Stored data:
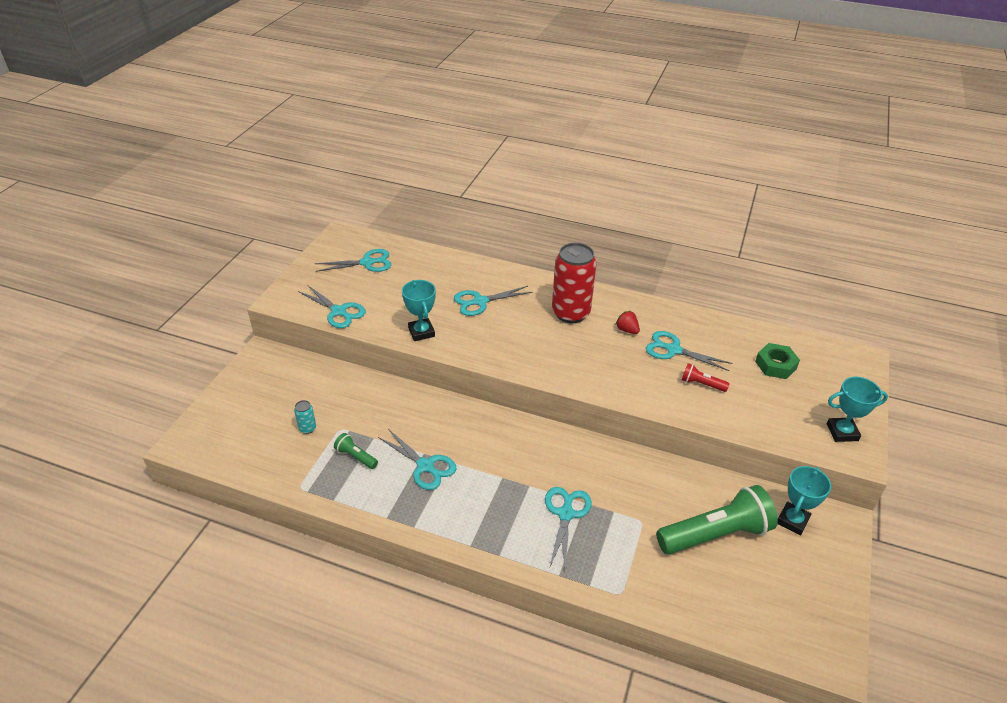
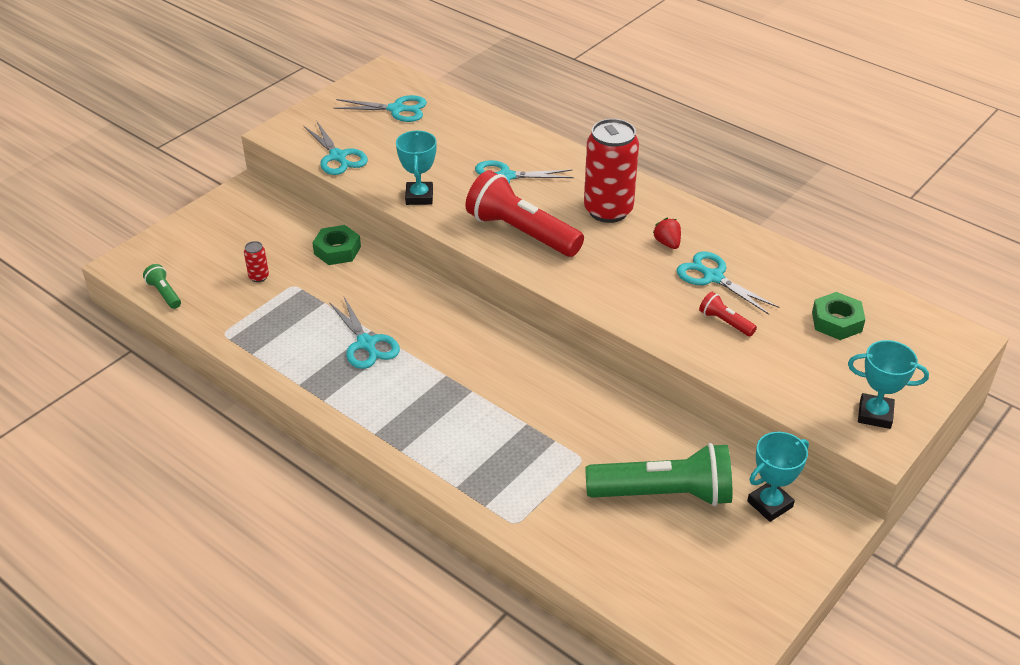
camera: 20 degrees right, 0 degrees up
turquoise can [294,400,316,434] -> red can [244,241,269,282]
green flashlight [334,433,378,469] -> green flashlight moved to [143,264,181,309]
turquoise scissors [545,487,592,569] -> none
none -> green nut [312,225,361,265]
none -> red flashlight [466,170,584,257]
* * *
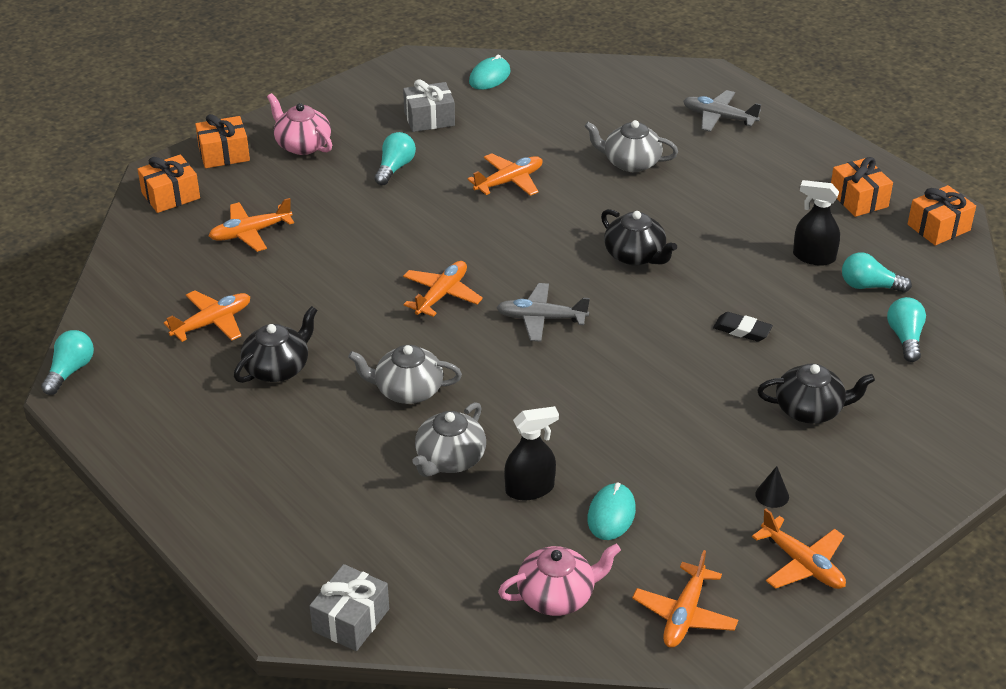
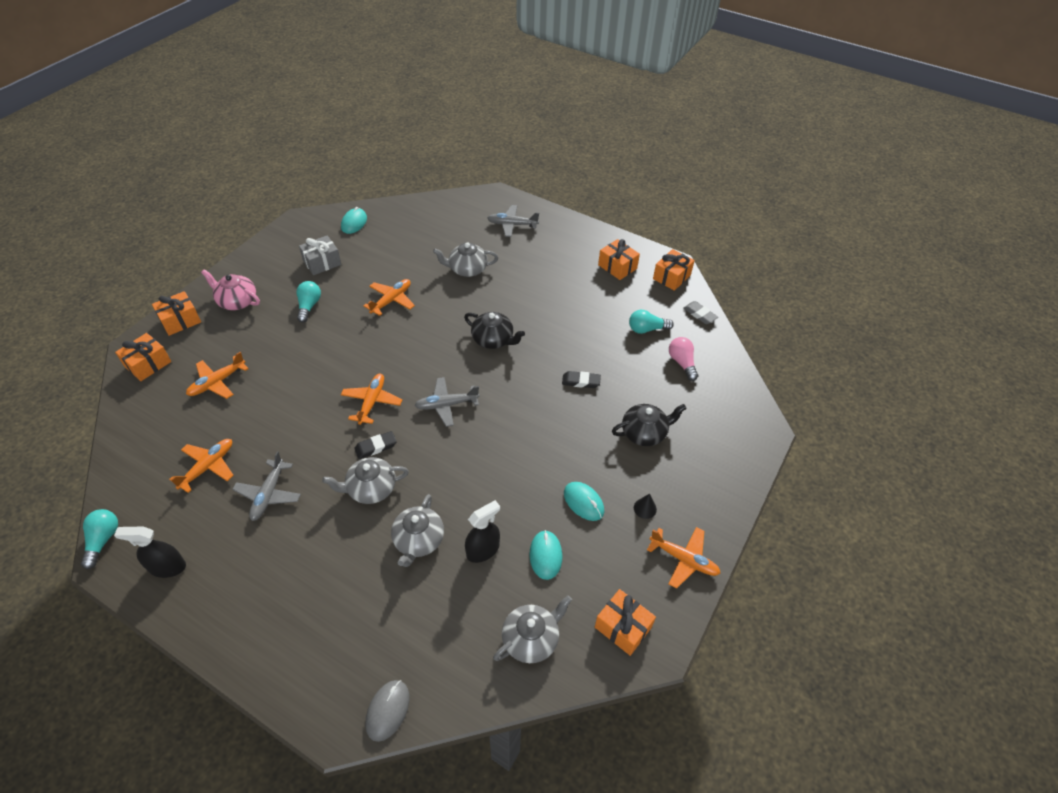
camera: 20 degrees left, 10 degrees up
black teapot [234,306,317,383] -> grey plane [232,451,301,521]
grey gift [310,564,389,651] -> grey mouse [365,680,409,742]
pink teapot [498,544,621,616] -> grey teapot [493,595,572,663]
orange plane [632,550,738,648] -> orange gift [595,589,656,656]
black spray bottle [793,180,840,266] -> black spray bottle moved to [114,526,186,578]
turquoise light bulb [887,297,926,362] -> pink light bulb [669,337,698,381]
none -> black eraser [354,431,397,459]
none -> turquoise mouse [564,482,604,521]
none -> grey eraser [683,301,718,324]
==
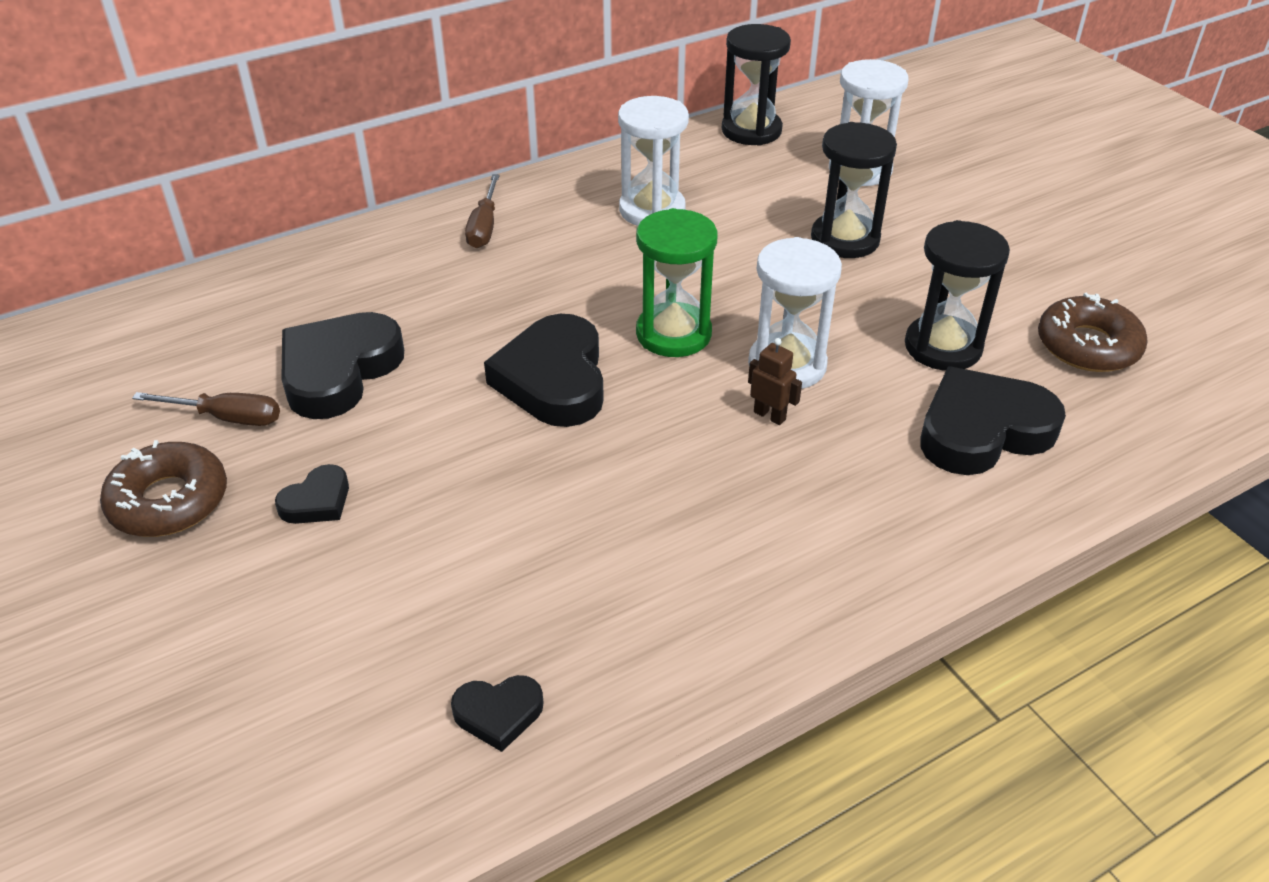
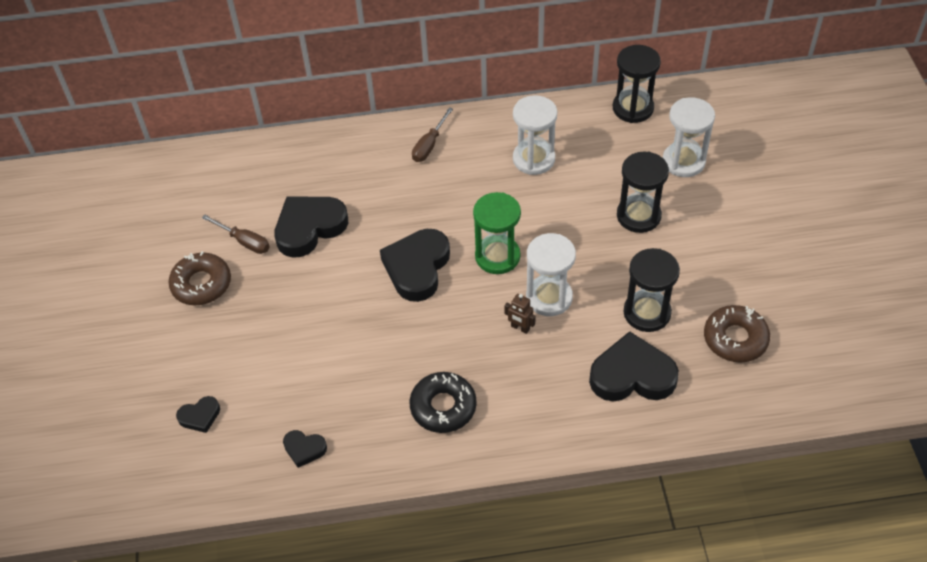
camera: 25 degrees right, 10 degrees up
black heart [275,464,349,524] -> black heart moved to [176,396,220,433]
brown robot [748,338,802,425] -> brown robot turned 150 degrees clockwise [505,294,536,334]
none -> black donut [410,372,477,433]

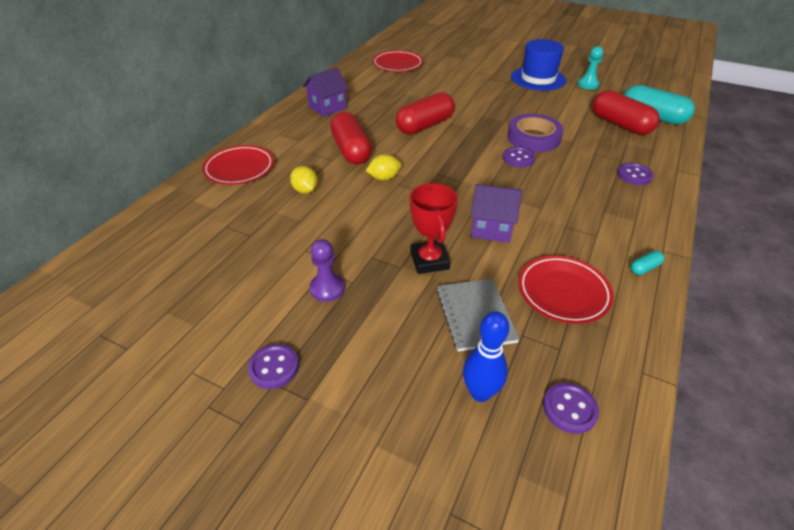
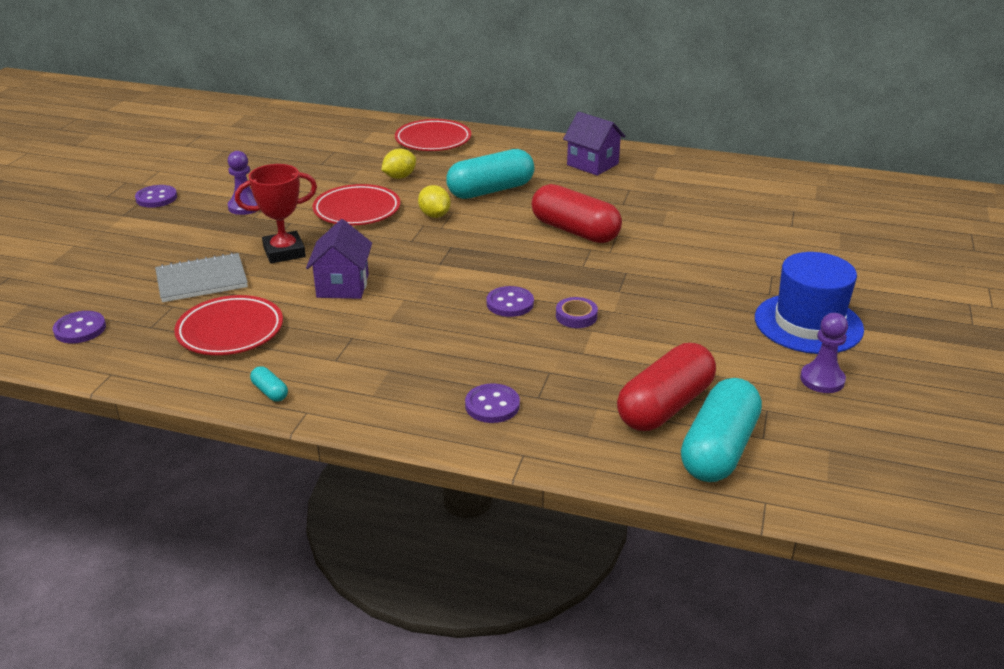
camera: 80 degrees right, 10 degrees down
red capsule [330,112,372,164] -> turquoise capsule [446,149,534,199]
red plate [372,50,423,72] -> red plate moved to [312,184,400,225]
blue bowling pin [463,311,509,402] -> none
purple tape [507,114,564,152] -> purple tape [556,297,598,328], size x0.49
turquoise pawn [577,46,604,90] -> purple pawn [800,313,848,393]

▸ **Problem requirements**: Set down, exactly as they appear above, all lines from the one that has "grey gift [310,564,389,651]" down to the one that has "black spray bottle [793,180,840,266]", including those two and no others.

▸ **Result of this task**:
grey gift [310,564,389,651] -> grey mouse [365,680,409,742]
pink teapot [498,544,621,616] -> grey teapot [493,595,572,663]
orange plane [632,550,738,648] -> orange gift [595,589,656,656]
black spray bottle [793,180,840,266] -> black spray bottle moved to [114,526,186,578]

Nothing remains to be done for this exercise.